▶ _GIVEN REQUEST_
Count the lines in the rows below that contain the string "instrumentName". Report only the number.

___ THE RECORDS

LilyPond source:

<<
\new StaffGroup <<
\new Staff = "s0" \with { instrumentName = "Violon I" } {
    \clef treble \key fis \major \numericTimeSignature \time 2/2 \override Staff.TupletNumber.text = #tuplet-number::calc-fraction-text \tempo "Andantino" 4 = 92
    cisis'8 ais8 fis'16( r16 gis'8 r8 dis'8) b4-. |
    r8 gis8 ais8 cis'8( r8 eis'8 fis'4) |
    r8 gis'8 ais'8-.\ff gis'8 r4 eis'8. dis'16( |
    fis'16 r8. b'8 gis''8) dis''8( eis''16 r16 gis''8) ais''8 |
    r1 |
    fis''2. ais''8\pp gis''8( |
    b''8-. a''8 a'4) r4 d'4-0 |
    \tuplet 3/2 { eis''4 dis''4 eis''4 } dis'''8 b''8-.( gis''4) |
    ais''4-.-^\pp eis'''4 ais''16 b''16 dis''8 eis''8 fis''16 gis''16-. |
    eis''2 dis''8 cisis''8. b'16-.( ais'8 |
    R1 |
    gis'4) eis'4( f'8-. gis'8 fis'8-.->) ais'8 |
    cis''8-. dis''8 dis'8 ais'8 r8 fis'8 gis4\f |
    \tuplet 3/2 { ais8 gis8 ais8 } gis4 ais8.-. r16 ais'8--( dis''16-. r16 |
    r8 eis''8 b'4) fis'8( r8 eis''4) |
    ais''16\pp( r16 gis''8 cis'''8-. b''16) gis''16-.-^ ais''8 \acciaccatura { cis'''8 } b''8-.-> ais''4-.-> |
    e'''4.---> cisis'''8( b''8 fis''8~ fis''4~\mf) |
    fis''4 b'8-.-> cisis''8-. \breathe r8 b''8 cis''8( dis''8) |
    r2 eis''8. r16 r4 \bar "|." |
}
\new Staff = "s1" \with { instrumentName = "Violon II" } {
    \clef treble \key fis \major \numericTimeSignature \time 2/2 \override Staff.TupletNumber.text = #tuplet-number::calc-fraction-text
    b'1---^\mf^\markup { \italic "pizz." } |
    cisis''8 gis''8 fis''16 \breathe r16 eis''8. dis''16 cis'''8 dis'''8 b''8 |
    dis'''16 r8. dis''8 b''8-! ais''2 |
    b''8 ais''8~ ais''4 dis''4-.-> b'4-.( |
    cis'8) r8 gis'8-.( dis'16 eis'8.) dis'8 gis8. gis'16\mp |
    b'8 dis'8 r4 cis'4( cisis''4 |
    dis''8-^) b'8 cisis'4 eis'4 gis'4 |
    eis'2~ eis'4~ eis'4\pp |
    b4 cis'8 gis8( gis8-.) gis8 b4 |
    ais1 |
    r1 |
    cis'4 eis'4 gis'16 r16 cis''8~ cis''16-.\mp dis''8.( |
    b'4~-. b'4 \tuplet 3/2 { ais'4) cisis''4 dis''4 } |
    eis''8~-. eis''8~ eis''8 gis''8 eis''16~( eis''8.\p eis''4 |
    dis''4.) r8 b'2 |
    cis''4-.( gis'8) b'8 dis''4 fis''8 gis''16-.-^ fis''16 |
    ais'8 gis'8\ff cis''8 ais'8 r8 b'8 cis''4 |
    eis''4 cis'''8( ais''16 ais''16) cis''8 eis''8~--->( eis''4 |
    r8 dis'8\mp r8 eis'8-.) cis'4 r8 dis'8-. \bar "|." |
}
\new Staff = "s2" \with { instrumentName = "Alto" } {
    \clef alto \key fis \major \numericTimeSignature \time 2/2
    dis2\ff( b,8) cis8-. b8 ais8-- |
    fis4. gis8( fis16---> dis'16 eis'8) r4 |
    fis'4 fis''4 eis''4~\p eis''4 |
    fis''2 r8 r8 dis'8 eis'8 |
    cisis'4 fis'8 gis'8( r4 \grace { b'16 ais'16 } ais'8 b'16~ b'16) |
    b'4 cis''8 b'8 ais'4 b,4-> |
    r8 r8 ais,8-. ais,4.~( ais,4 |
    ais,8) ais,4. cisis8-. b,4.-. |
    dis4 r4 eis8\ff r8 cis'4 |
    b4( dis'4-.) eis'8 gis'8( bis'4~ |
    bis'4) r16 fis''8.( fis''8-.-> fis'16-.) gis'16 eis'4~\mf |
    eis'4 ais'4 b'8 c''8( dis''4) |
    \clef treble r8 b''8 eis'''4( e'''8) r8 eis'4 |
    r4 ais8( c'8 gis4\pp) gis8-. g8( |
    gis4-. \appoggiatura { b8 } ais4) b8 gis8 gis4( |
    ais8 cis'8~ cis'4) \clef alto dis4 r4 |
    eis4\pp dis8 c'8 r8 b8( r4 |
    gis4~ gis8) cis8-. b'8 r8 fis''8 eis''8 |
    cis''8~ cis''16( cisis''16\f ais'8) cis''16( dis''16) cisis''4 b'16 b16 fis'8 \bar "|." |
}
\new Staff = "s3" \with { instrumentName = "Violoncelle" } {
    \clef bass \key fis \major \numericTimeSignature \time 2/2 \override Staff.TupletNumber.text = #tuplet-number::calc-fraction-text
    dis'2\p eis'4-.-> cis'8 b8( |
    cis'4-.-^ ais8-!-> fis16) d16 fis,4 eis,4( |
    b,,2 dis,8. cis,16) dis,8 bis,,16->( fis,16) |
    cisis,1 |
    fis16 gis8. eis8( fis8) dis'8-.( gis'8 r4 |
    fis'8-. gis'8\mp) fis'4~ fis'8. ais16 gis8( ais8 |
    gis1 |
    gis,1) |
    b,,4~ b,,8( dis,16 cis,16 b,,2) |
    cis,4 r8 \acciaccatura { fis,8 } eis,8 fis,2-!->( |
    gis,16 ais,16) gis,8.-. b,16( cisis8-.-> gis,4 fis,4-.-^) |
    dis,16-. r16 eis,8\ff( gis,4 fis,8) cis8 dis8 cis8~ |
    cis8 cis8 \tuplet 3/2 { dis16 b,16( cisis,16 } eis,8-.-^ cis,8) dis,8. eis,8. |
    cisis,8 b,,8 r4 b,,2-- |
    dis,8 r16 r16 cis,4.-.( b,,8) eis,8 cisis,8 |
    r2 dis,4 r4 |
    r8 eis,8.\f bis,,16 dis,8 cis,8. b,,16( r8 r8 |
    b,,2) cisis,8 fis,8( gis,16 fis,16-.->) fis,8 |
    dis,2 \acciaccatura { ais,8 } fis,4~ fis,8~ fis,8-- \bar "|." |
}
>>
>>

______

▶ _COMPLETED TASK_
4